The task: Write out every record below exactly as it stands, leaving the pictures out.
Start of Information shown
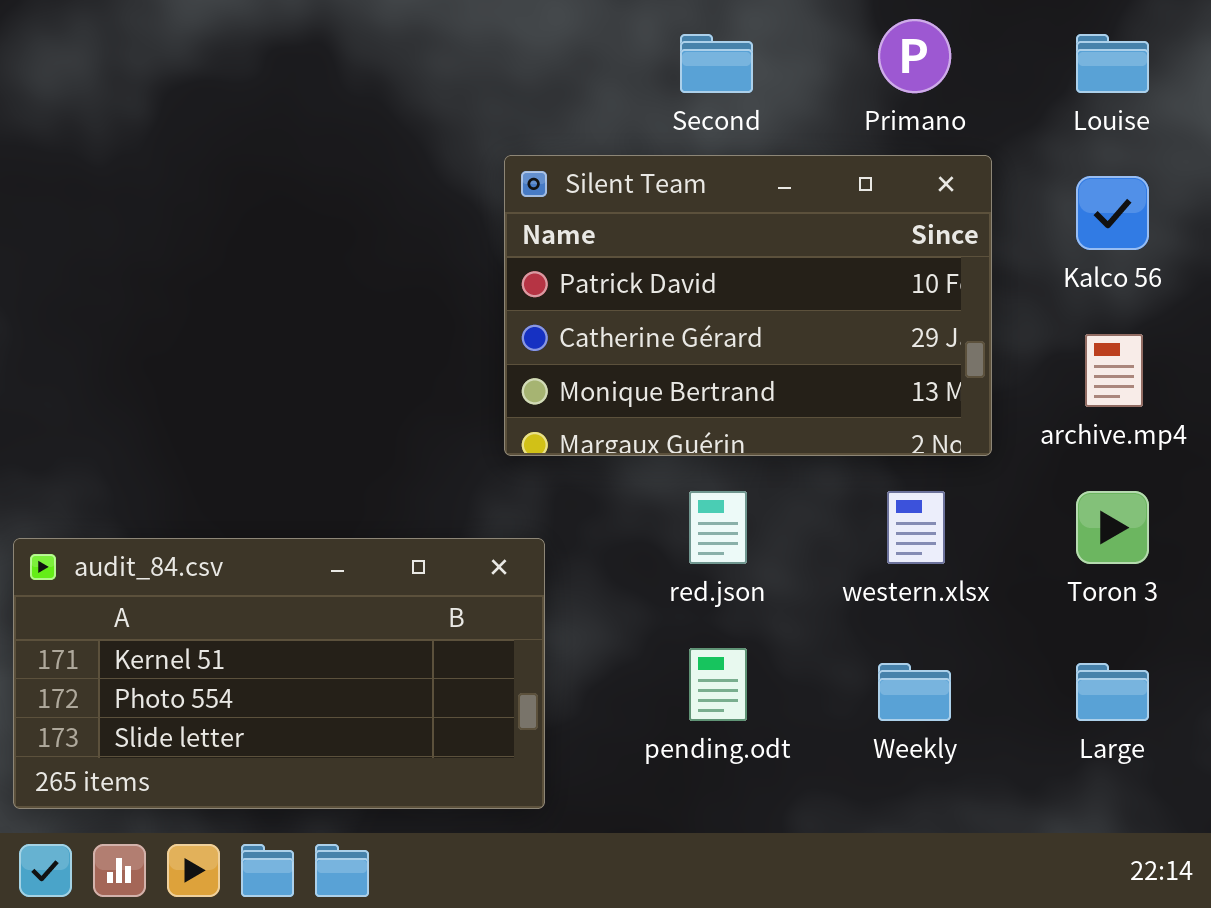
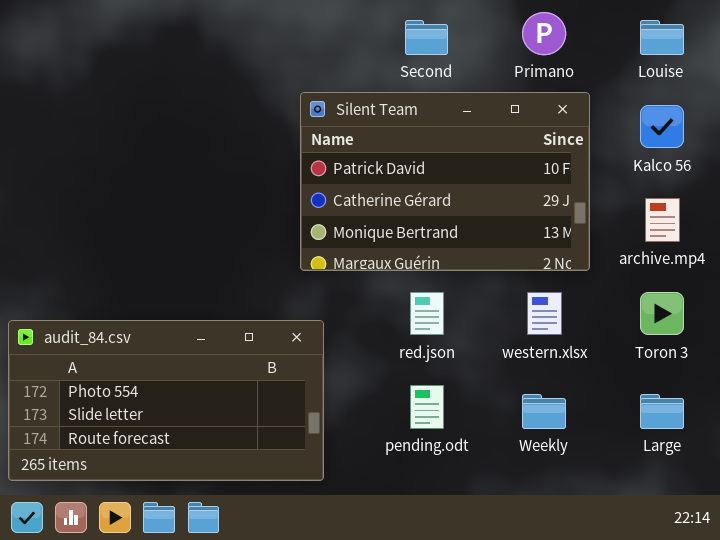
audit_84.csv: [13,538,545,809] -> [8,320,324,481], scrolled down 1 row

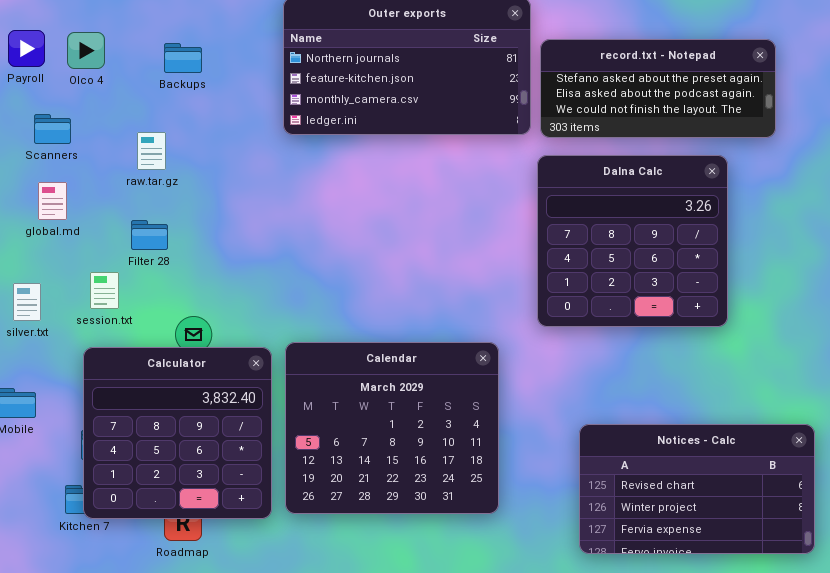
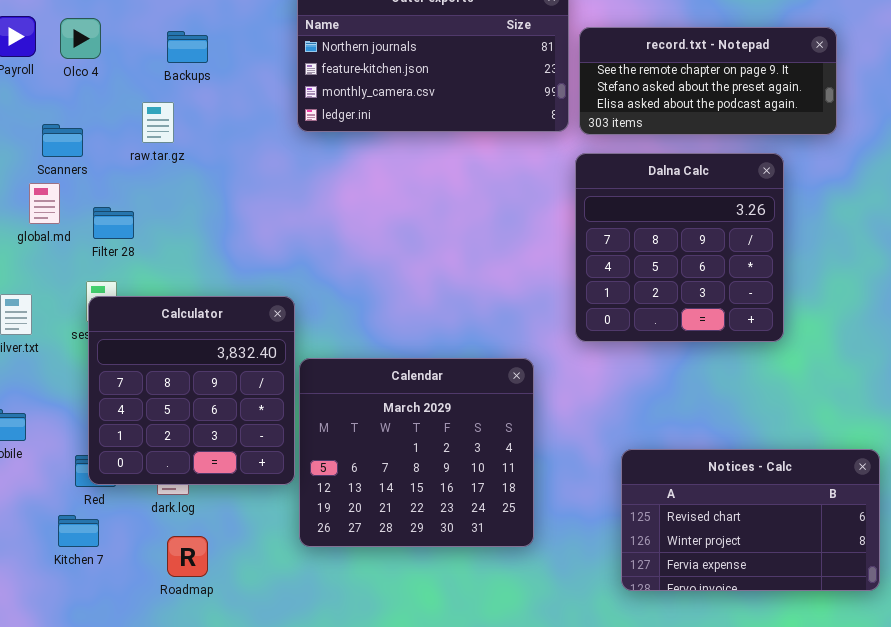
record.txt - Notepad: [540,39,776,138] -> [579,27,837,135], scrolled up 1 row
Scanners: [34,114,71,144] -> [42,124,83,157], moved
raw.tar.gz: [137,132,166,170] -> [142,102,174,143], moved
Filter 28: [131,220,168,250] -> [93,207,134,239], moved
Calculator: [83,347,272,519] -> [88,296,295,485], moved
End of Information shown
Exercise response:
audit_84.csv: [13,538,545,809] -> [8,320,324,481], scrolled down 1 row

record.txt - Notepad: [540,39,776,138] -> [579,27,837,135], scrolled up 1 row
Scanners: [34,114,71,144] -> [42,124,83,157], moved
raw.tar.gz: [137,132,166,170] -> [142,102,174,143], moved
Filter 28: [131,220,168,250] -> [93,207,134,239], moved
Calculator: [83,347,272,519] -> [88,296,295,485], moved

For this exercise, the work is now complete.